» REQUIRED WORK
Return every entry below word for word and leave out any picture.

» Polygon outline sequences
>>>>

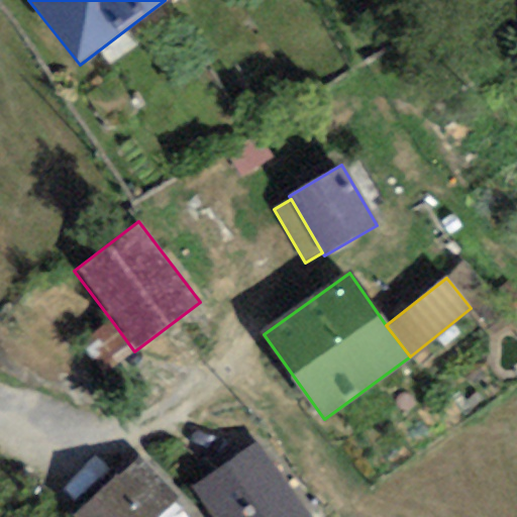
[(134,351),(112,321),(88,339),(110,370),(134,351)]
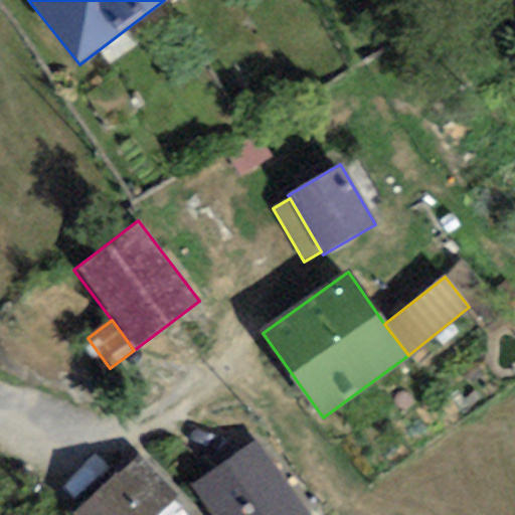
[(210,514),(308,514),(256,443),(190,485),(210,514)]
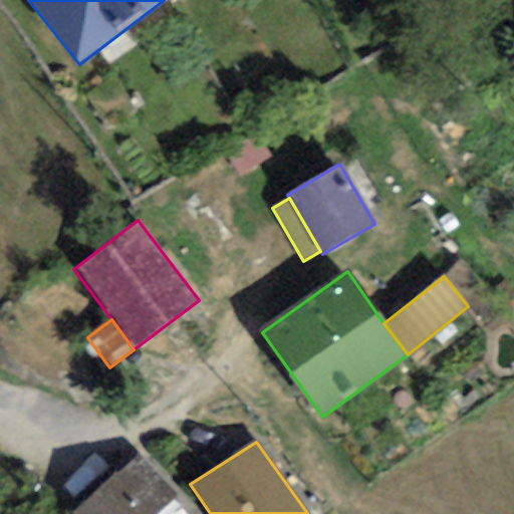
[(158,513),(176,498),(136,454),(71,513),(72,513),(158,513)]
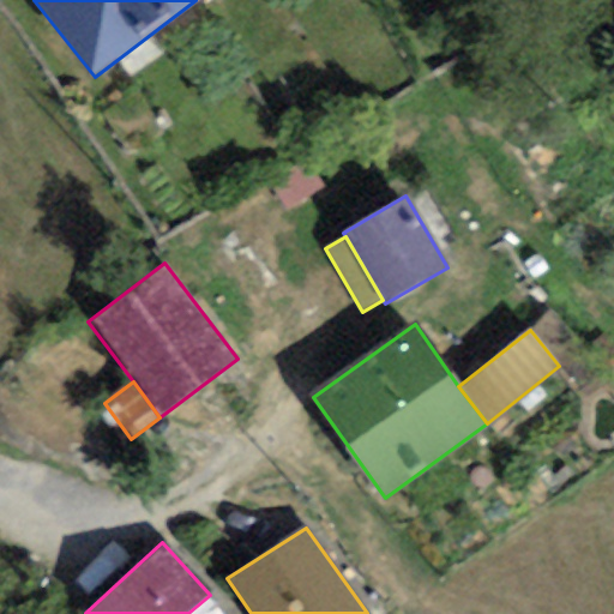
All buildings are outlined.
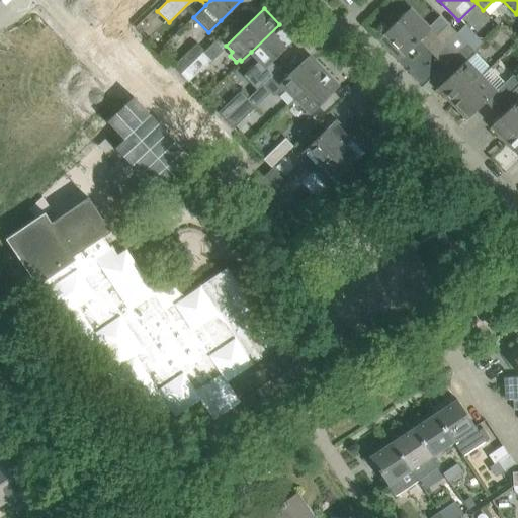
[(466,45),(456,33),(448,24),(436,35),(430,29),(410,8),(383,34),(404,55),(423,37),(428,44),(425,47),(443,67),(445,66),(466,45)]
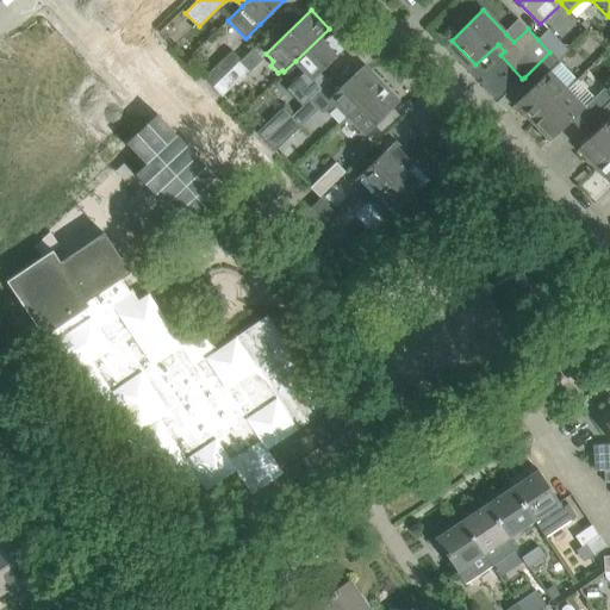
[(346,47),(329,29),(296,61),(313,79),(346,47)]
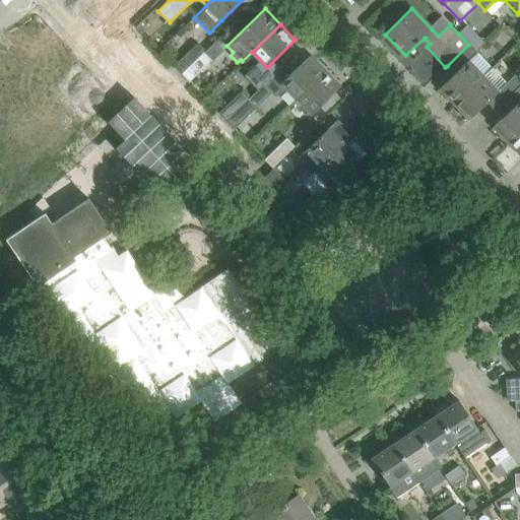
[(476,52),(477,52),(476,51),(485,43),(467,24),(458,34),(468,45),(476,52)]
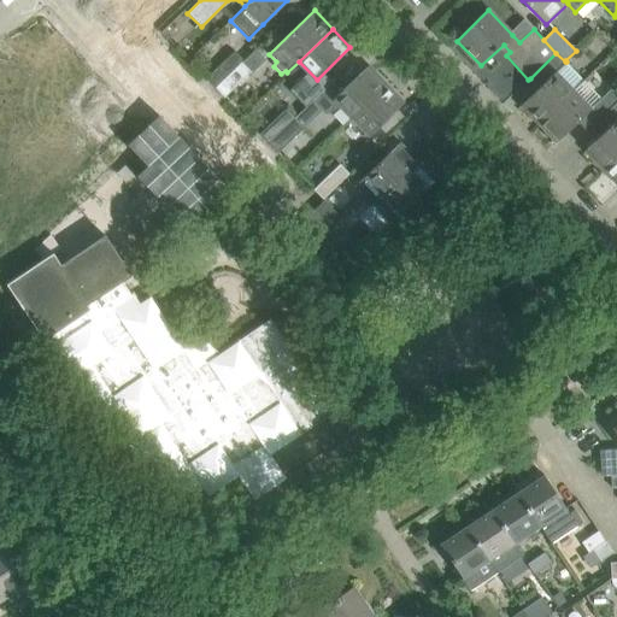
[(206,78),(215,88),(242,62),(234,52),(206,78)]
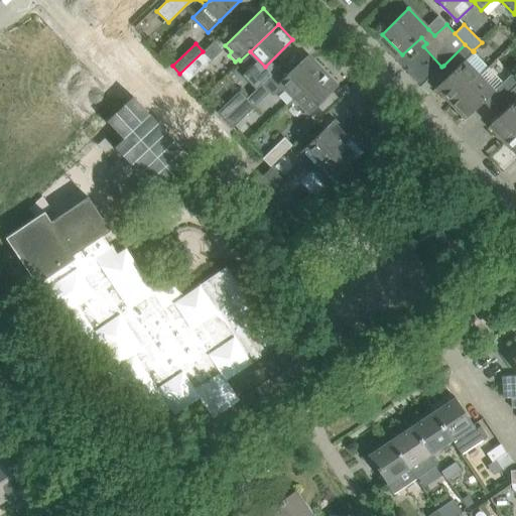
[(474,51),(473,51),(465,44),(443,66),(450,73),(435,88),(450,104),(479,76),(465,60),(474,51)]
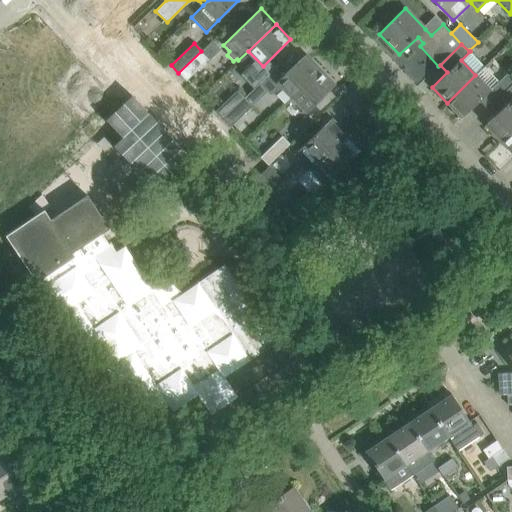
[(209,59),(201,51),(178,73),(186,81),(209,59)]
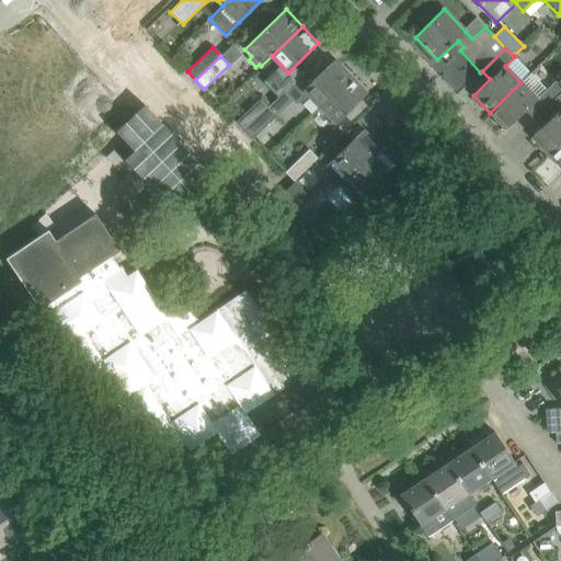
[(310,83),(301,75),(284,91),(297,105),(312,98),(320,106),(351,77),(334,59),(310,83)]
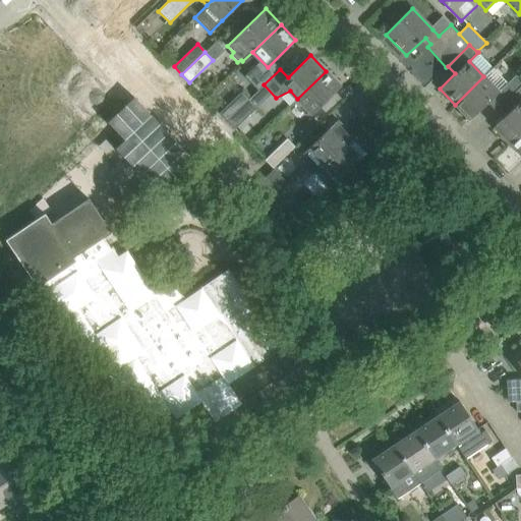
[(341,87),(326,71),(297,99),(312,114),(341,87)]
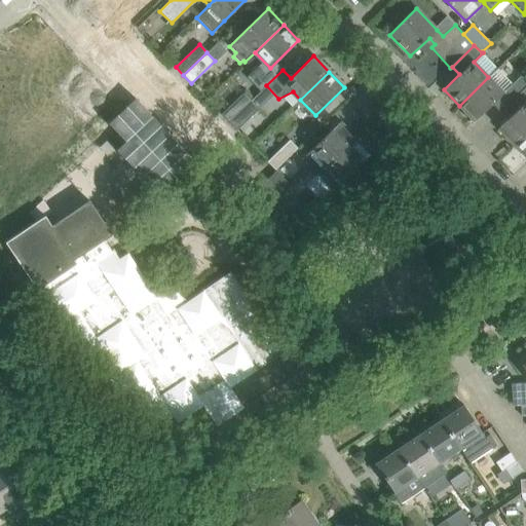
[(492,104),(500,112),(525,86),(525,78),(522,74),(502,92),(488,77),(459,106),(474,121),(492,104)]
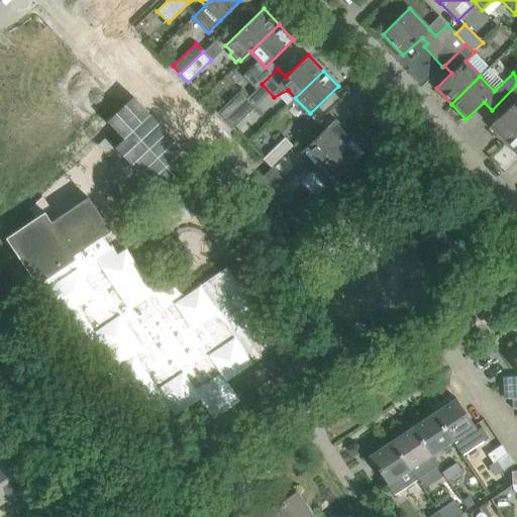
[(516,85),(492,110),(499,117),(490,126),(505,141),(516,129),(516,85)]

<<<<

» RESPONSE
[(134,351),(112,321),(88,339),(110,370),(134,351)]
[(210,514),(308,514),(256,443),(190,485),(210,514)]
[(158,513),(176,498),(136,454),(71,513),(72,513),(158,513)]
All buildings are outlined.
[(466,45),(456,33),(448,24),(436,35),(430,29),(410,8),(383,34),(404,55),(423,37),(428,44),(425,47),(443,67),(445,66),(466,45)]
[(346,47),(329,29),(296,61),(313,79),(346,47)]
[(476,52),(477,52),(476,51),(485,43),(467,24),(458,34),(468,45),(476,52)]
[(206,78),(215,88),(242,62),(234,52),(206,78)]
[(474,51),(473,51),(465,44),(443,66),(450,73),(435,88),(450,104),(479,76),(465,60),(474,51)]
[(209,59),(201,51),(178,73),(186,81),(209,59)]
[(310,83),(301,75),(284,91),(297,105),(312,98),(320,106),(351,77),(334,59),(310,83)]
[(341,87),(326,71),(297,99),(312,114),(341,87)]
[(492,104),(500,112),(525,86),(525,78),(522,74),(502,92),(488,77),(459,106),(474,121),(492,104)]
[(516,85),(492,110),(499,117),(490,126),(505,141),(516,129),(516,85)]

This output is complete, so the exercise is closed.